··· Recorded information

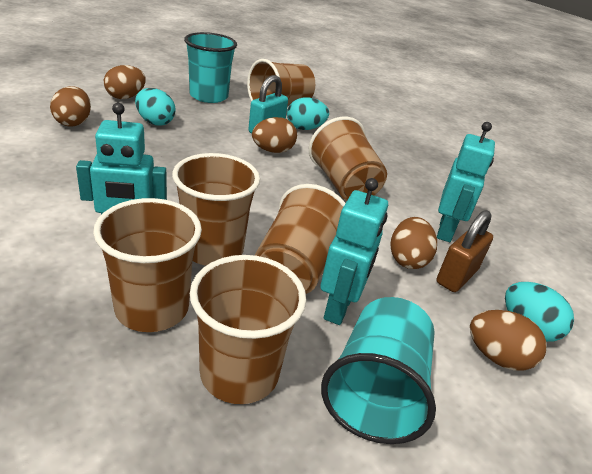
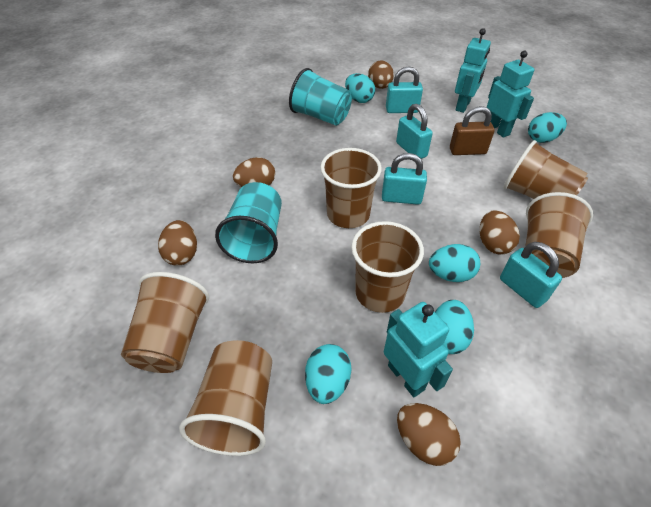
turquoise egg: 3 -> 5
turquoise padlock: 1 -> 4

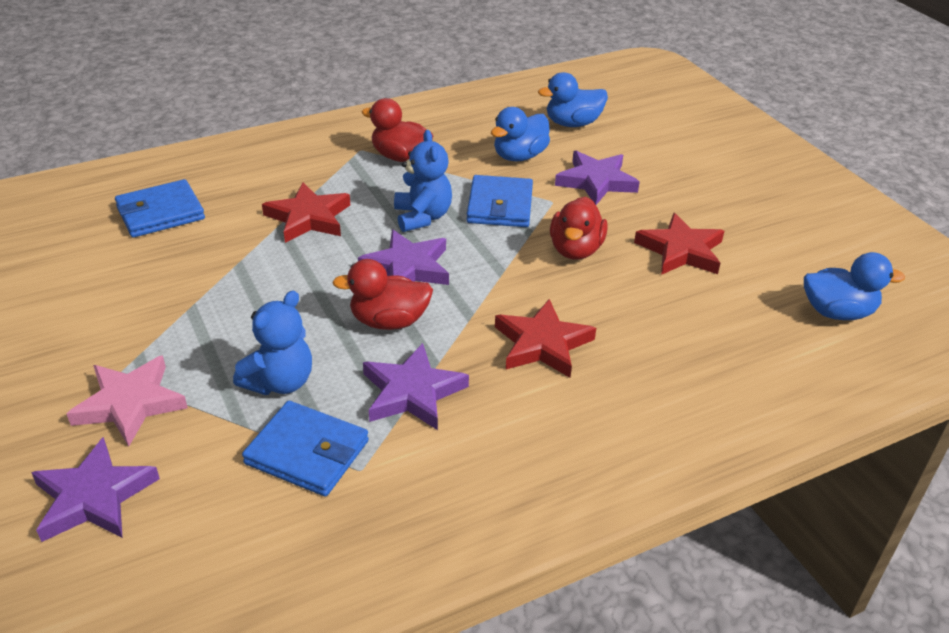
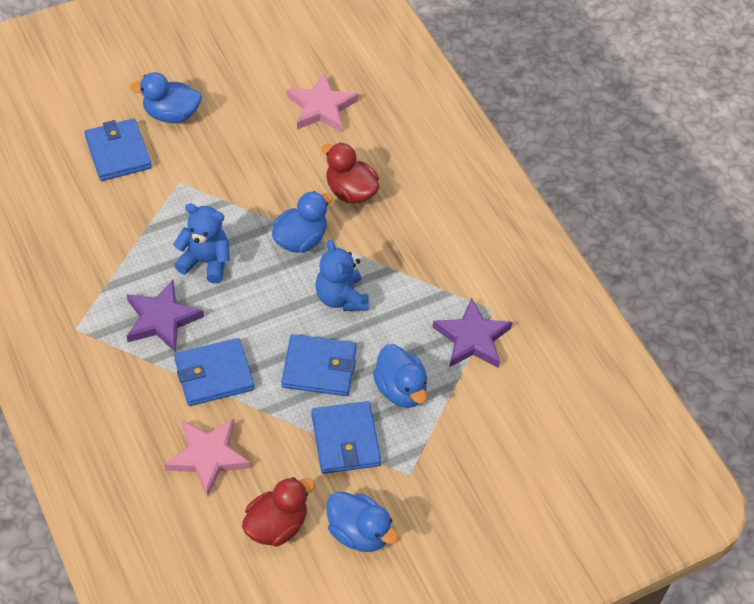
blue duck: 3 -> 4
blue wallet: 3 -> 4
pink star: 1 -> 2
purple star: 4 -> 2
red duck: 3 -> 2
red star: 3 -> 0

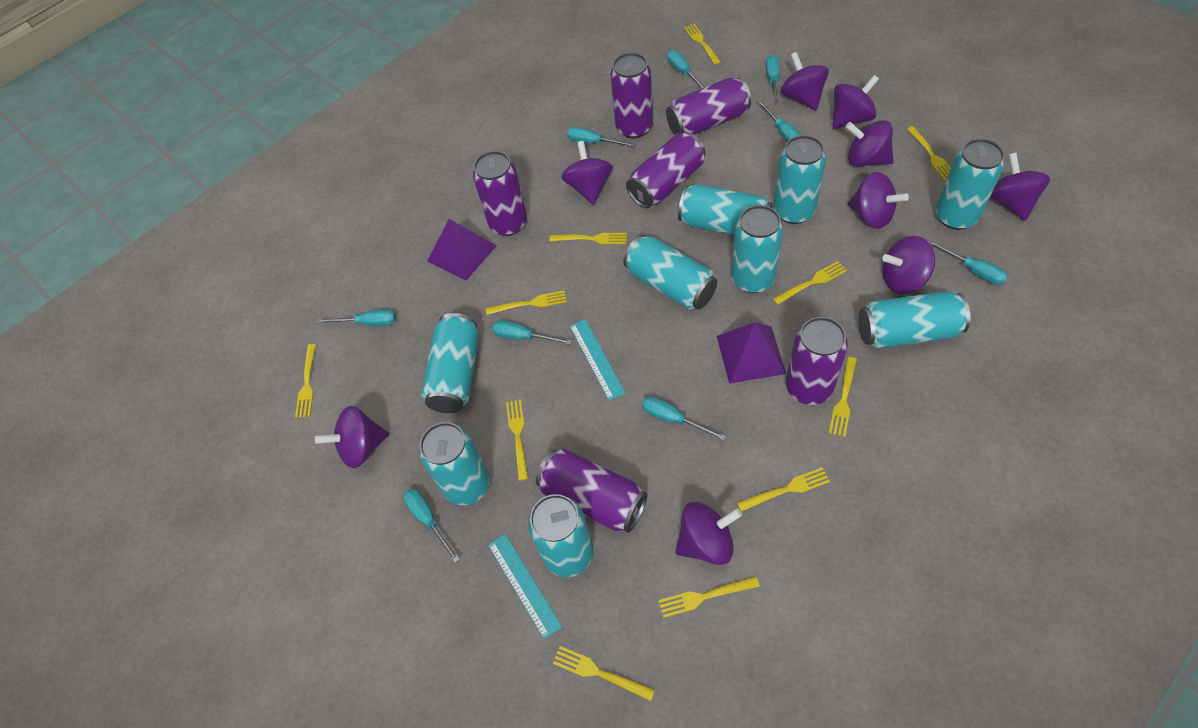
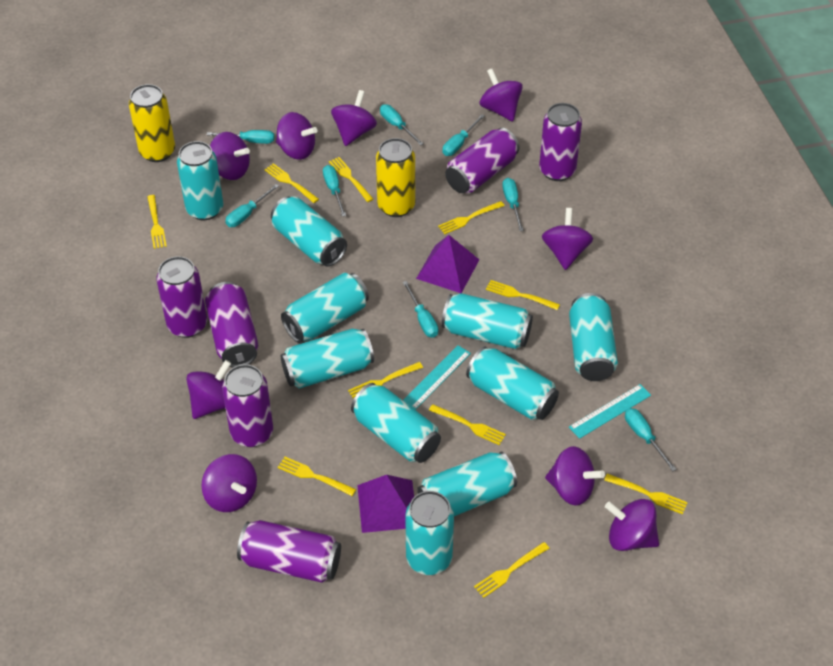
turquoise can: 9 -> 10
turquoise screwdriver: 9 -> 8
yellow can: 0 -> 2
yellow fork: 11 -> 10

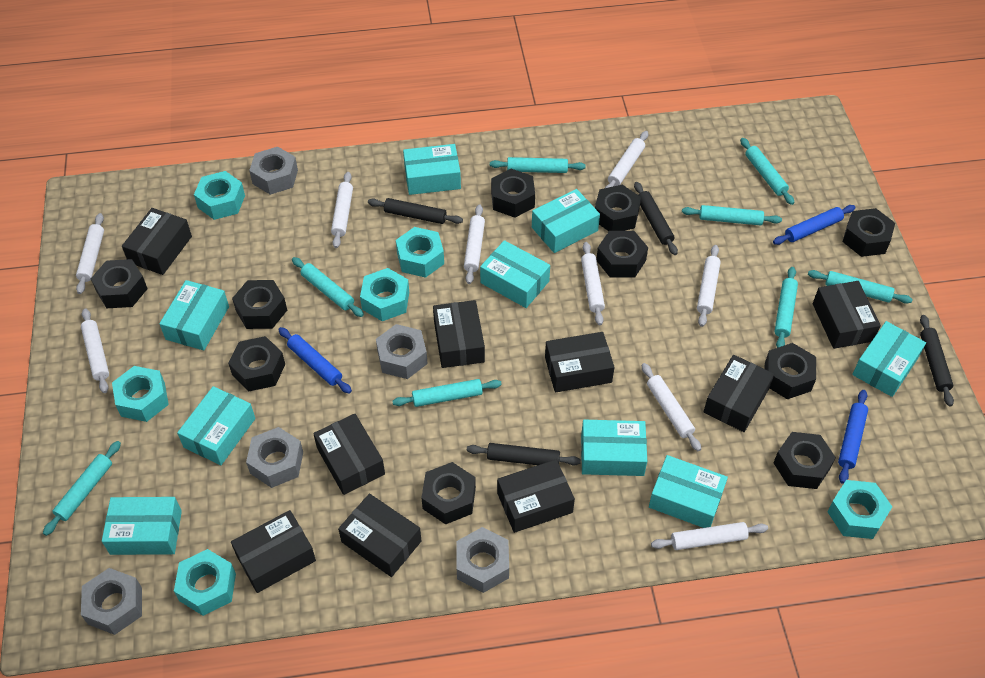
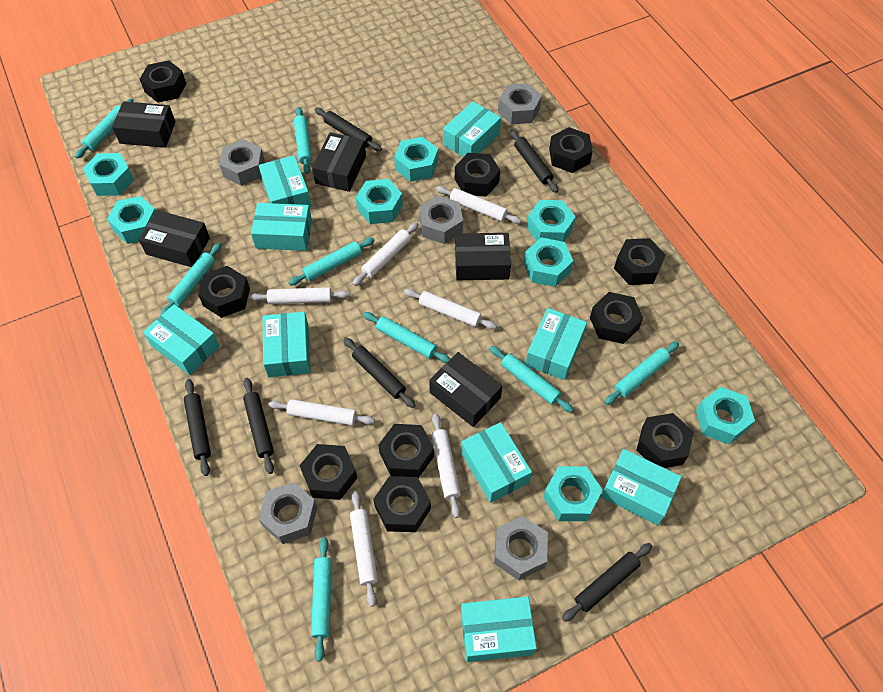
black box: 9 -> 5
black rolling pin: 4 -> 6
blue rolling pin: 3 -> 0
turquoise nut: 6 -> 8
white rolling pin: 9 -> 7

······

● **Required work**:
Omit every image. Quote each record exactly.

● **Expected answer**:
turquoise egg: 3 -> 5
turquoise padlock: 1 -> 4

blue duck: 3 -> 4
blue wallet: 3 -> 4
pink star: 1 -> 2
purple star: 4 -> 2
red duck: 3 -> 2
red star: 3 -> 0

turquoise can: 9 -> 10
turquoise screwdriver: 9 -> 8
yellow can: 0 -> 2
yellow fork: 11 -> 10

black box: 9 -> 5
black rolling pin: 4 -> 6
blue rolling pin: 3 -> 0
turquoise nut: 6 -> 8
white rolling pin: 9 -> 7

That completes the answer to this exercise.